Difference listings
---+---

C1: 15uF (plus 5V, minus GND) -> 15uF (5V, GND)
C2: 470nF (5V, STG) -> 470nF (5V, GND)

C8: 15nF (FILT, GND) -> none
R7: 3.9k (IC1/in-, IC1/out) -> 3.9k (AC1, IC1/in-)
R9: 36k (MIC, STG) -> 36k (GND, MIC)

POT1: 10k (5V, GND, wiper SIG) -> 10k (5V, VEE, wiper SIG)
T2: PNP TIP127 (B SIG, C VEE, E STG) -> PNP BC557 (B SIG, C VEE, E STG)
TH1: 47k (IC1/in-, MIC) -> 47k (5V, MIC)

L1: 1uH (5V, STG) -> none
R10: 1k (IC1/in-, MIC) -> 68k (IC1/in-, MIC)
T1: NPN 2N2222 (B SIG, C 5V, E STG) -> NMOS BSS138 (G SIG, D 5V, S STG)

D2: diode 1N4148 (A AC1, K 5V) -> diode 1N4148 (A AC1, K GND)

---+---

Copy out the entries exactly. Begin at the first line and end with the line that has "R10: 1k (IC1/in-, MIC) -> 68k (IC1/in-, MIC)".

C1: 15uF (plus 5V, minus GND) -> 15uF (5V, GND)
C2: 470nF (5V, STG) -> 470nF (5V, GND)

C8: 15nF (FILT, GND) -> none
R7: 3.9k (IC1/in-, IC1/out) -> 3.9k (AC1, IC1/in-)
R9: 36k (MIC, STG) -> 36k (GND, MIC)

POT1: 10k (5V, GND, wiper SIG) -> 10k (5V, VEE, wiper SIG)
T2: PNP TIP127 (B SIG, C VEE, E STG) -> PNP BC557 (B SIG, C VEE, E STG)
TH1: 47k (IC1/in-, MIC) -> 47k (5V, MIC)

L1: 1uH (5V, STG) -> none
R10: 1k (IC1/in-, MIC) -> 68k (IC1/in-, MIC)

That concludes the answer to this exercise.